**DATA**
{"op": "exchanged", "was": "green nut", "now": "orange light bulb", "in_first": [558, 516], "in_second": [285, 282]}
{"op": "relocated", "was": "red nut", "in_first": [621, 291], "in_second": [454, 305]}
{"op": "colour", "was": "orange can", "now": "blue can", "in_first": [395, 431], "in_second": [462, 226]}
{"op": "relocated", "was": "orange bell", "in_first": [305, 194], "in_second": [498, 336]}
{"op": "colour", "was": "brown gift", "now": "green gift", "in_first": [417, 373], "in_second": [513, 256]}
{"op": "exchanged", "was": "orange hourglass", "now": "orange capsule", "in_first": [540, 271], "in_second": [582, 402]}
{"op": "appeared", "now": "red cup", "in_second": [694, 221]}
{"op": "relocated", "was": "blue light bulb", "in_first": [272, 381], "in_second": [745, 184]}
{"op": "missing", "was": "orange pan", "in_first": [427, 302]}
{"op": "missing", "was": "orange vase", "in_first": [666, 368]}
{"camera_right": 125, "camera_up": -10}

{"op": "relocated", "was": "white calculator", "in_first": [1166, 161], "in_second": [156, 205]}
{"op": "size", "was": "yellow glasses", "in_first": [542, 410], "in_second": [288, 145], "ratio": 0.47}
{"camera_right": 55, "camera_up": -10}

**PROBLEM**
Count the lines in the material above where the word "orange" occurs, and reply with nothing but the number.

**OUTPUT FOR THIS TASK**
6